(Provided data):
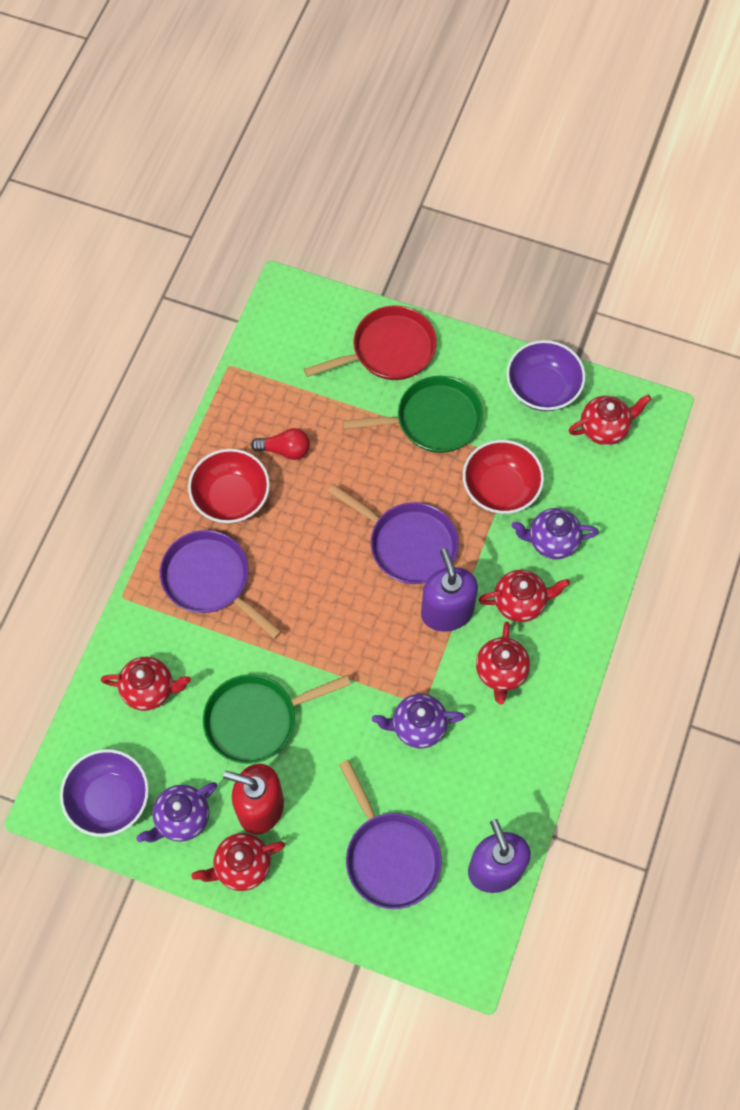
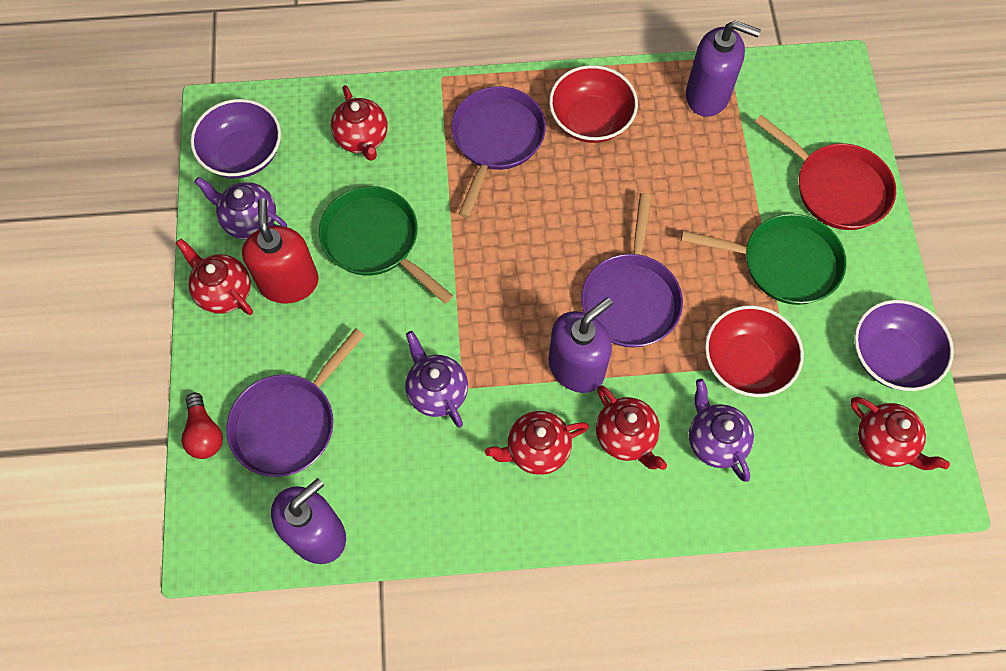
camera: 65 degrees right, 0 degrees up
(256, 398) = (708, 95): none -> purple soap dispenser
(285, 450) = (667, 143): red light bulb -> red light bulb (204, 433)
(433, 420) = (784, 263): green pan -> green pan turned 45 degrees counterclockwise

(Problem description): From the "(285, 450) = (667, 143): red" line to the close of the listing, restate each line word for word.

(Solution to the problem):
(285, 450) = (667, 143): red light bulb -> red light bulb (204, 433)
(433, 420) = (784, 263): green pan -> green pan turned 45 degrees counterclockwise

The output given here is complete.